What is being asked | I would like every line of the records below that contains the word "image" copied.

==================================================

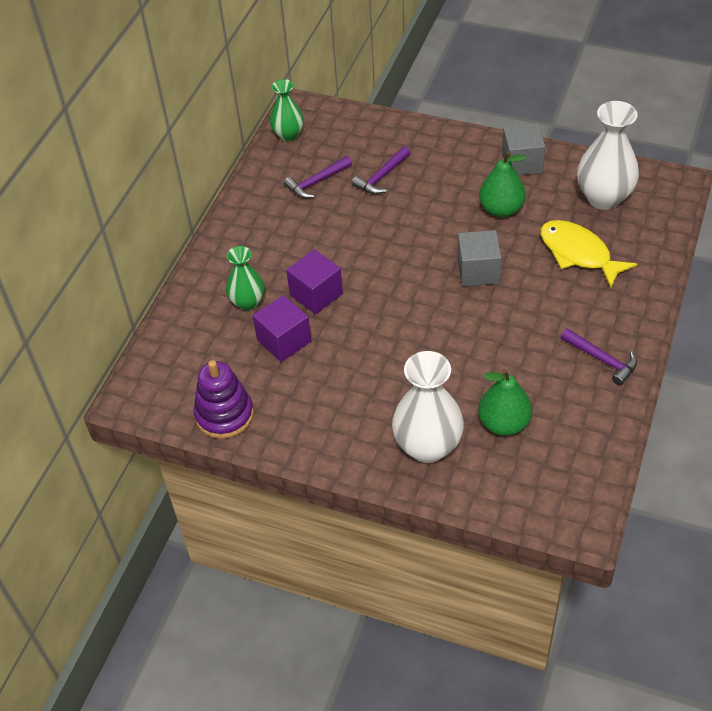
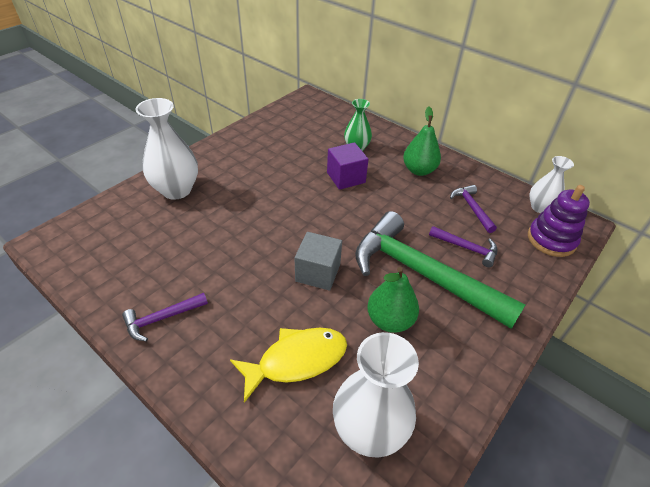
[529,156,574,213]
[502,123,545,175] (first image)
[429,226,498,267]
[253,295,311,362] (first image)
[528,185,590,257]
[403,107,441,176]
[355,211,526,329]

==================================================

Answer to this task |
[502,123,545,175] (first image)
[253,295,311,362] (first image)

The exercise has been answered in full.